Filter the listing so that only lines with the word "DRIVER" remain.

#####

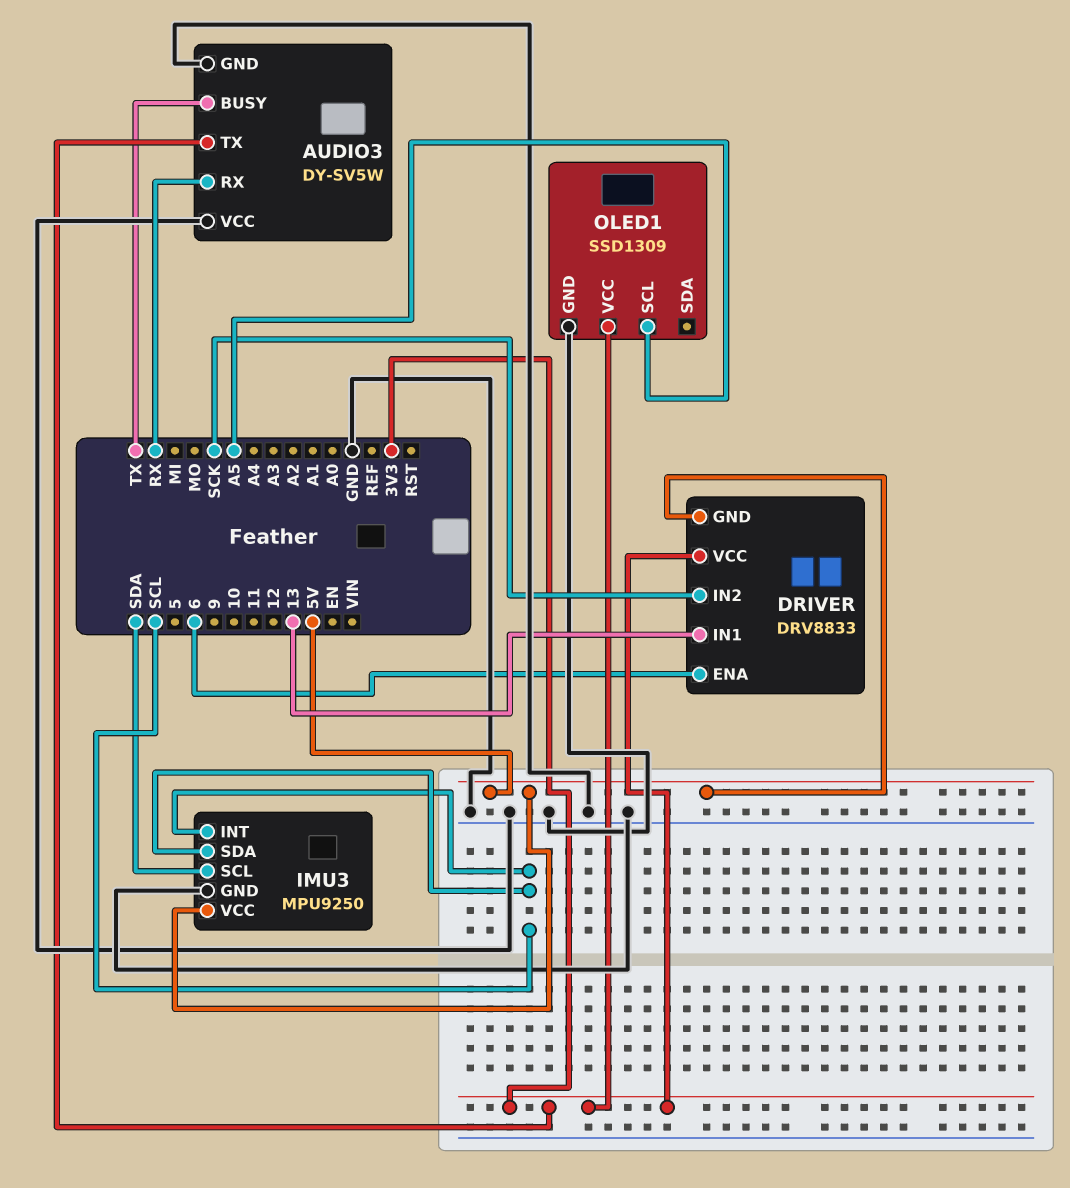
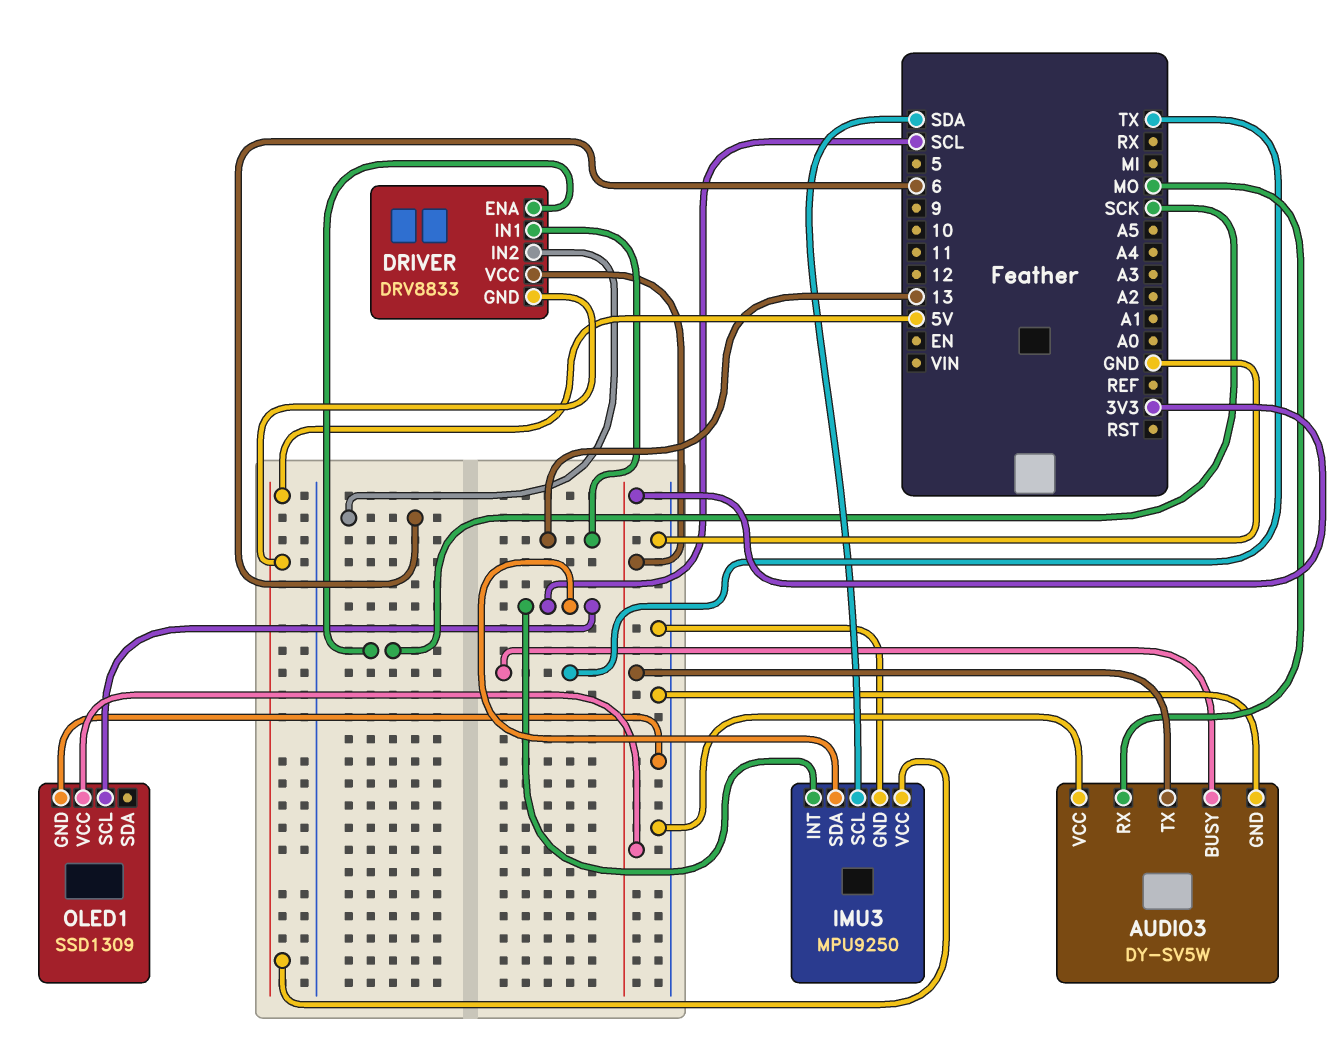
AUDIO3 pin RX: RX -> MO
DRIVER pin ENA: 6 -> SCK
DRIVER pin IN2: SCK -> 6
OLED1 pin SCL: A5 -> SCL

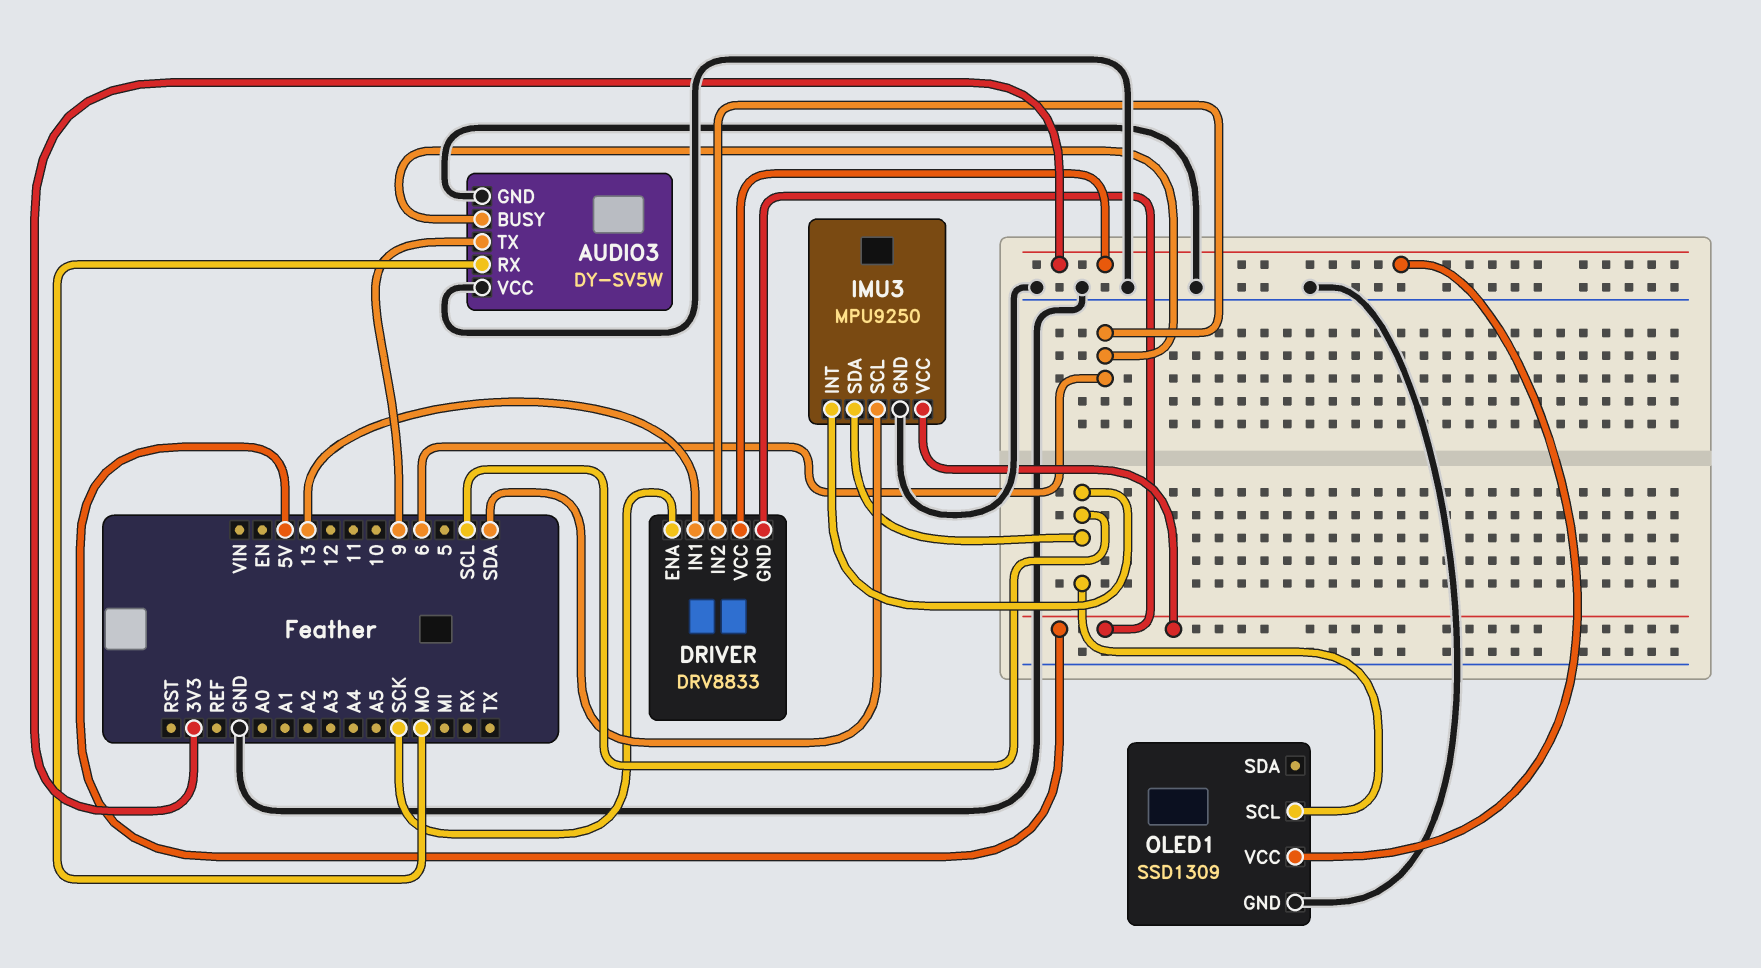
AUDIO3 pin BUSY: TX -> 6
AUDIO3 pin TX: 3V3 -> 9

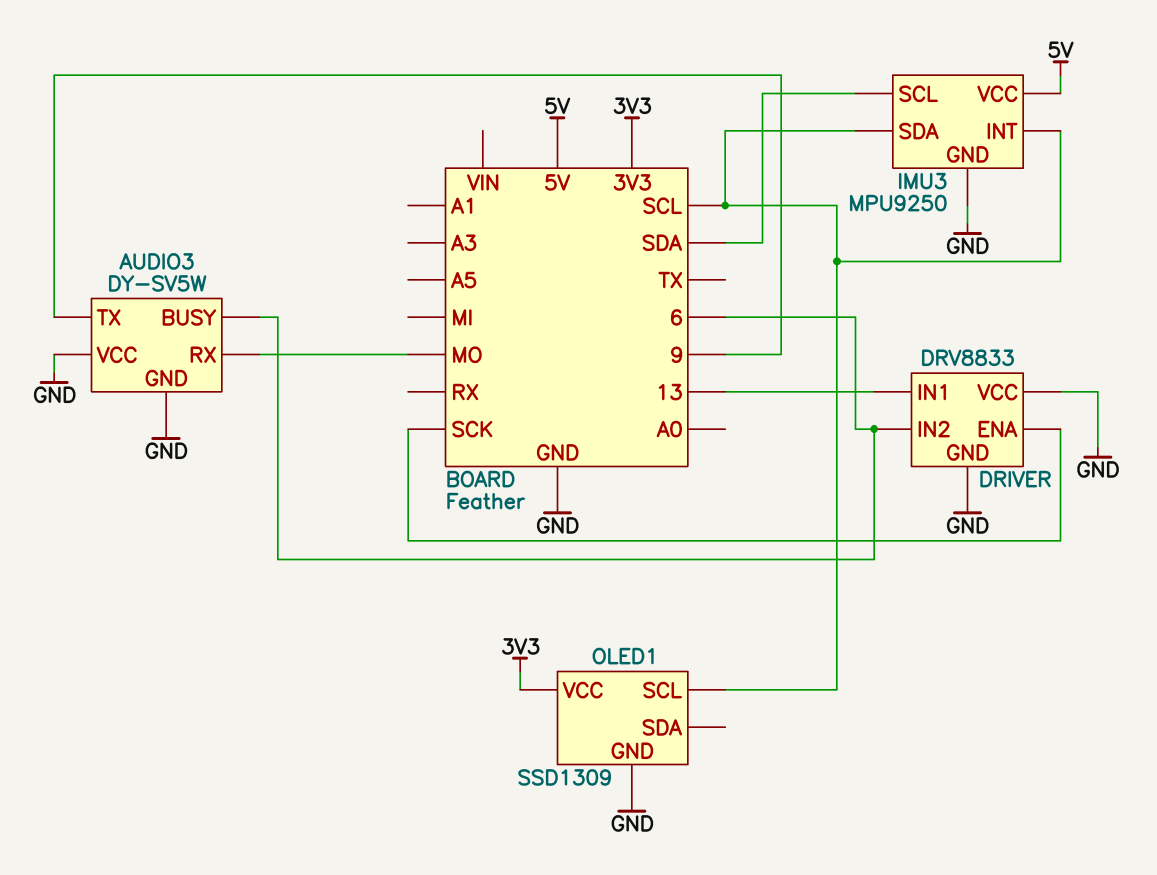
DRIVER pin GND: 5V -> GND
DRIVER pin VCC: 3V3 -> GND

#####

• _Solved exercise_
DRIVER pin ENA: 6 -> SCK
DRIVER pin IN2: SCK -> 6
DRIVER pin GND: 5V -> GND
DRIVER pin VCC: 3V3 -> GND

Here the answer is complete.